TASK DETAILS >> Would you please return the lines of the entries below starting at the line that has "none -> poire (marron) 674 203" and ending at the line that has "none -> cuillère (blanc) 388 235", both included, exactly as they are?

Object change listings >>
════

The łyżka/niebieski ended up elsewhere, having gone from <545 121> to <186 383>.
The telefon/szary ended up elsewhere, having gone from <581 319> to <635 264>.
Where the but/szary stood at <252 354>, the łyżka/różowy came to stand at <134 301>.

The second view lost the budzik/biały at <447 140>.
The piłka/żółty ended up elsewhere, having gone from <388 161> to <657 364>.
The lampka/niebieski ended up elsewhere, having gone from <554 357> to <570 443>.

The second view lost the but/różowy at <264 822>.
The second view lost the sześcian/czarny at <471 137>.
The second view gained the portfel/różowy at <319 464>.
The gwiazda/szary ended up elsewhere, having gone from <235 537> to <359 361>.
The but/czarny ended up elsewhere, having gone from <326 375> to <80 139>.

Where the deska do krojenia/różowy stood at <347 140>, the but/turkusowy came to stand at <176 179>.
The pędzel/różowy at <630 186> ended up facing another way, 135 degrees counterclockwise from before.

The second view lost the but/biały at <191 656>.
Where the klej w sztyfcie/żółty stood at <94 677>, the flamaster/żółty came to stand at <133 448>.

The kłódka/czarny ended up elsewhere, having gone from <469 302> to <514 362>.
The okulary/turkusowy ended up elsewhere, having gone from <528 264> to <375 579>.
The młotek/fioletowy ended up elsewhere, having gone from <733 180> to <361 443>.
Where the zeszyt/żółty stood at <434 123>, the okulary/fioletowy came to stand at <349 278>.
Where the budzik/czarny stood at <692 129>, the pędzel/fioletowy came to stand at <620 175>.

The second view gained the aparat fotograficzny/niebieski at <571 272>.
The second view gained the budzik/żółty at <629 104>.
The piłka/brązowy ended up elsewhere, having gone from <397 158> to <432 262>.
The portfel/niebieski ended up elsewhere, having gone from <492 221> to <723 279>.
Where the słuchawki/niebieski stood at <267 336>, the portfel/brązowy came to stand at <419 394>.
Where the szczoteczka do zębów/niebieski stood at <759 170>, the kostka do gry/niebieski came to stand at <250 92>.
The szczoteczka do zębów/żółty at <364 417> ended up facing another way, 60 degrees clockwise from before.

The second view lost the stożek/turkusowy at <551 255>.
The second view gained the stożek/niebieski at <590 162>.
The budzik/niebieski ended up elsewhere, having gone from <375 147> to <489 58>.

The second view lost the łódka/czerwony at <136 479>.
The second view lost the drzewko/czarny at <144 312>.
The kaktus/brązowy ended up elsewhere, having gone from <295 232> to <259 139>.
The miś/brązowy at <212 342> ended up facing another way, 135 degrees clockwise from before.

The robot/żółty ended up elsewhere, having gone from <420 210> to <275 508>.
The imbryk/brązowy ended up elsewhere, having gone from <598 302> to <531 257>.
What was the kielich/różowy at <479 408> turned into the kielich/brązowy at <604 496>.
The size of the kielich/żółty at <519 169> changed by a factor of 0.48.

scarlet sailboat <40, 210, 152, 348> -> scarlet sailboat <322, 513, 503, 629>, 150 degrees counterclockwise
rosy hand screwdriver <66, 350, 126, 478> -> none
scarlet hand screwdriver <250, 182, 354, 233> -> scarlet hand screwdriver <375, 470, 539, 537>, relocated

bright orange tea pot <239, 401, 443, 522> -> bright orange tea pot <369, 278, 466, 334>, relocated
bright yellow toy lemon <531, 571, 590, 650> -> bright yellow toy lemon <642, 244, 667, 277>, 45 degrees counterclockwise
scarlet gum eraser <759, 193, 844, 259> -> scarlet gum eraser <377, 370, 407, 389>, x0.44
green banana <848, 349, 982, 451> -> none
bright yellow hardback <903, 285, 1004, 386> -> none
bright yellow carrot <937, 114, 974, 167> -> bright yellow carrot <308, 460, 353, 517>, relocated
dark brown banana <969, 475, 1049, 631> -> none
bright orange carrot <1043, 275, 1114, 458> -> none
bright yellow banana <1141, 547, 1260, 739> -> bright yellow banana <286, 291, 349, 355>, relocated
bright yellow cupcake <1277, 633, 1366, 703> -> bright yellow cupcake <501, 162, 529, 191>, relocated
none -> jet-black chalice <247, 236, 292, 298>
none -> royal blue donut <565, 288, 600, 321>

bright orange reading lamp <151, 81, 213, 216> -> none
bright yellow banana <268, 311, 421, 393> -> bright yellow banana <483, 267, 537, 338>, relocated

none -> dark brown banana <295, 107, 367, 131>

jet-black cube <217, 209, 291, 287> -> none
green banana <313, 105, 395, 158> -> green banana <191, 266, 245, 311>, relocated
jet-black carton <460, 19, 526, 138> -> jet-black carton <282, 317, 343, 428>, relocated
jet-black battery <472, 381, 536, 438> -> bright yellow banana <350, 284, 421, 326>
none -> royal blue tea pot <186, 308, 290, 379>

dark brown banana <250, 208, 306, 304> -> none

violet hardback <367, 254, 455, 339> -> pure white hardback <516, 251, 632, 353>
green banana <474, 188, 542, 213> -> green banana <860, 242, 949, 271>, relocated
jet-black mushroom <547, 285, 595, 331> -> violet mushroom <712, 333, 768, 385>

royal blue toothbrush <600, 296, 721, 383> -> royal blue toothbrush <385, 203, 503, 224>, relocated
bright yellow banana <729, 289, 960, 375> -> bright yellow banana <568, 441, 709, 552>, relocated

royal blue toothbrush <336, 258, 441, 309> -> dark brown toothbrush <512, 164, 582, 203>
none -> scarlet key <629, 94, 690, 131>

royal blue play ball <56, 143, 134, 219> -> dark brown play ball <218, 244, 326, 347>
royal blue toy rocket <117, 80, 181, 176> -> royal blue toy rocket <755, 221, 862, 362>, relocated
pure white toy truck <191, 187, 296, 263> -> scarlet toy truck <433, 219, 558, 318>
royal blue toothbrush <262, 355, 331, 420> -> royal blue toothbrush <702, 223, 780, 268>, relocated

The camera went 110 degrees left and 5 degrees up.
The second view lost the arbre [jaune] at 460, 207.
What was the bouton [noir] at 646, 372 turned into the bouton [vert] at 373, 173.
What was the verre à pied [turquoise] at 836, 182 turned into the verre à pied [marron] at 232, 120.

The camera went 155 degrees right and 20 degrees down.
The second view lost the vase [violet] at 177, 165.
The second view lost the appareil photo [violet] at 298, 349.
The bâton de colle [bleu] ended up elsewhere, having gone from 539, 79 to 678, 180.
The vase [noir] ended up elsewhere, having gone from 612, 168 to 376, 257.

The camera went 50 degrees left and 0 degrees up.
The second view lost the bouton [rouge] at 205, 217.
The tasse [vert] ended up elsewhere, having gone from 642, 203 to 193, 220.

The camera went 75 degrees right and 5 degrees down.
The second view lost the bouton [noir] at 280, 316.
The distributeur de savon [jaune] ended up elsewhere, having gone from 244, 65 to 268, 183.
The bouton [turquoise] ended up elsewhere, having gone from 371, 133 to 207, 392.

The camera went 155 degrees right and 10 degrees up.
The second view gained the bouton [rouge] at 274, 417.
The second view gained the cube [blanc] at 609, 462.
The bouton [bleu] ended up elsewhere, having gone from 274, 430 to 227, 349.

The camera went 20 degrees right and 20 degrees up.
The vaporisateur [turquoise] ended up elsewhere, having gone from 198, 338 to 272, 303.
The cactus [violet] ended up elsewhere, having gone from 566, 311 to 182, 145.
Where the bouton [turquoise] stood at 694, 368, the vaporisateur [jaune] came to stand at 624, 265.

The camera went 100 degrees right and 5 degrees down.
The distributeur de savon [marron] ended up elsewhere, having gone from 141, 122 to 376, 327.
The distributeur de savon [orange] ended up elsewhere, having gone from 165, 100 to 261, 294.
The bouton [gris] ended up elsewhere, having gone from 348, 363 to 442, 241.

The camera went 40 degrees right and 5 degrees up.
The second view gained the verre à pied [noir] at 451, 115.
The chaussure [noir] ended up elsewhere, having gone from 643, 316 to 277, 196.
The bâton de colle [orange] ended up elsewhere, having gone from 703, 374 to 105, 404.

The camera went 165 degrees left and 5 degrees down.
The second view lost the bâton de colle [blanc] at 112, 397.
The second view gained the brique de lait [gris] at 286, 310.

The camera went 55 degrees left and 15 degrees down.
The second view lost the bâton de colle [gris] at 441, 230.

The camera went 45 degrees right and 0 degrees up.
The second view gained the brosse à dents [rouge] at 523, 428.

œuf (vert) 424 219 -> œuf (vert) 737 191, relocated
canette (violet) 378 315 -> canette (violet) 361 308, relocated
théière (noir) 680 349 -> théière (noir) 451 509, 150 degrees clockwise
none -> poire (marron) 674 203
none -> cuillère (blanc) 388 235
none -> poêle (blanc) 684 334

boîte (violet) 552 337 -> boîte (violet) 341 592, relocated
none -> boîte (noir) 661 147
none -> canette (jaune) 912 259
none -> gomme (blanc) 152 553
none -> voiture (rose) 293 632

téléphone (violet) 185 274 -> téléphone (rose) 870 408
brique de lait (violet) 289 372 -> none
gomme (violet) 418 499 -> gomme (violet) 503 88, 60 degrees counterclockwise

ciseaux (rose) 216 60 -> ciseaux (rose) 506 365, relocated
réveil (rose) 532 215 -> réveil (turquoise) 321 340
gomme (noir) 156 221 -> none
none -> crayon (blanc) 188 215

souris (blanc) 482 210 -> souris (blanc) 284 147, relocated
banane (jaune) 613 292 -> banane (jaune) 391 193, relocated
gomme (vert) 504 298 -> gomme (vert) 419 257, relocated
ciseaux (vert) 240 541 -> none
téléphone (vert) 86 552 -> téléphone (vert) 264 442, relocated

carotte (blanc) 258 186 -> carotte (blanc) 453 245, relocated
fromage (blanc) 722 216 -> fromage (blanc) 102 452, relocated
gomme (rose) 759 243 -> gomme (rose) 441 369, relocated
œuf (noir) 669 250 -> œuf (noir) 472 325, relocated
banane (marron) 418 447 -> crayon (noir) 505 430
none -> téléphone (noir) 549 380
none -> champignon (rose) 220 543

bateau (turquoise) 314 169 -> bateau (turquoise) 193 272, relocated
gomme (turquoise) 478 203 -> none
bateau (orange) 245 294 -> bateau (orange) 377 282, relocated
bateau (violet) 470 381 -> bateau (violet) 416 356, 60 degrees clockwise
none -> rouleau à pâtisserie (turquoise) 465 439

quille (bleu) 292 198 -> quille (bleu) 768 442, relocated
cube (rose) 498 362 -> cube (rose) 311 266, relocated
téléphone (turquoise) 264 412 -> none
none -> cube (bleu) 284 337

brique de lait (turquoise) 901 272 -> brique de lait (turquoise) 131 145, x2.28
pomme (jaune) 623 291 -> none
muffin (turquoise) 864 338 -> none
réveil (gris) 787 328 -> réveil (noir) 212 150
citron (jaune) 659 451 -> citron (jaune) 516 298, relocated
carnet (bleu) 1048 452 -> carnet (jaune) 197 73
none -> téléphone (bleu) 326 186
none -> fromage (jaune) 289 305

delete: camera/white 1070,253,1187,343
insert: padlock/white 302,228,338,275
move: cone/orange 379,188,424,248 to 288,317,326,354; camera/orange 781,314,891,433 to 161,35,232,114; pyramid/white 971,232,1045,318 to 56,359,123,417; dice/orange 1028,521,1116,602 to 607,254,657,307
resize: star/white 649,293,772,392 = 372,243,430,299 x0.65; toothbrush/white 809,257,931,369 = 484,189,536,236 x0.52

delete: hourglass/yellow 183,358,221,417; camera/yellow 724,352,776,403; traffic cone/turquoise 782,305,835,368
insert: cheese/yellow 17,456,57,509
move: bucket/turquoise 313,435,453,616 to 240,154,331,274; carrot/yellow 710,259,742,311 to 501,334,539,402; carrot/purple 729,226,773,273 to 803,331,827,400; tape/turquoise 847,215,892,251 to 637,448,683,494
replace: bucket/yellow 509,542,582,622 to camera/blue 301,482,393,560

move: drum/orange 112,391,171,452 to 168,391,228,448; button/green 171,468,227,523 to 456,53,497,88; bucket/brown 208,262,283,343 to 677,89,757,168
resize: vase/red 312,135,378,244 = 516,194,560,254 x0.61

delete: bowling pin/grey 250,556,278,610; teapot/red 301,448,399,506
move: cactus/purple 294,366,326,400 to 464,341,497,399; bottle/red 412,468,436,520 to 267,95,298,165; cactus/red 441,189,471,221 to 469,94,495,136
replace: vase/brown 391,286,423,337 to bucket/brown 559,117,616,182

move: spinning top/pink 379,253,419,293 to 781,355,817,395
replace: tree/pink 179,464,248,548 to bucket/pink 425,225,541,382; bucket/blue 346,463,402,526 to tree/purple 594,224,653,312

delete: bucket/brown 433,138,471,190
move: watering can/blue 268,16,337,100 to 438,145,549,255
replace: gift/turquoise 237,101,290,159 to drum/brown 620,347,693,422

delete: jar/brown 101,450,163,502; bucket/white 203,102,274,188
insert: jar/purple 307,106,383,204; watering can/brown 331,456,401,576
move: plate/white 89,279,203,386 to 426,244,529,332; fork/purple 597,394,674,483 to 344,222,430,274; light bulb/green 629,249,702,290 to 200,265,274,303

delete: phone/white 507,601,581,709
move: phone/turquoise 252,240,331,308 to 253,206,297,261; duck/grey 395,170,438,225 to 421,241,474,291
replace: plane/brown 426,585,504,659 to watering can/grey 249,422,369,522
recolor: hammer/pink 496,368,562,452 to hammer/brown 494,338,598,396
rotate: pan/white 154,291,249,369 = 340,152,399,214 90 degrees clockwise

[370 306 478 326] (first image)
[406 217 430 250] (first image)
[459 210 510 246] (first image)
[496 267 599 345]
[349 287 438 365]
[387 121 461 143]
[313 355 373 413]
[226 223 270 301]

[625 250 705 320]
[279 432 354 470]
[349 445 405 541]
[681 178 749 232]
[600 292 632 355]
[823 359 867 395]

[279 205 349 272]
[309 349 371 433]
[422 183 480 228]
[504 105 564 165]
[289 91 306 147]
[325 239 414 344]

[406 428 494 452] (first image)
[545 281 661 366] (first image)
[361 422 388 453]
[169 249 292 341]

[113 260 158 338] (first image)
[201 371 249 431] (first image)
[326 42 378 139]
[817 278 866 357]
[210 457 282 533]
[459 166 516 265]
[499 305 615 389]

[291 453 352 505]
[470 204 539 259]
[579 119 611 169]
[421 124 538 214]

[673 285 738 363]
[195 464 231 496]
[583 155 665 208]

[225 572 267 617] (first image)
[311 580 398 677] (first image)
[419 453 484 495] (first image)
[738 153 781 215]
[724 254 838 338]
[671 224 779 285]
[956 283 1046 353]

════

EXERCISE RESPONSE >>
none -> poire (marron) 674 203
none -> cuillère (blanc) 388 235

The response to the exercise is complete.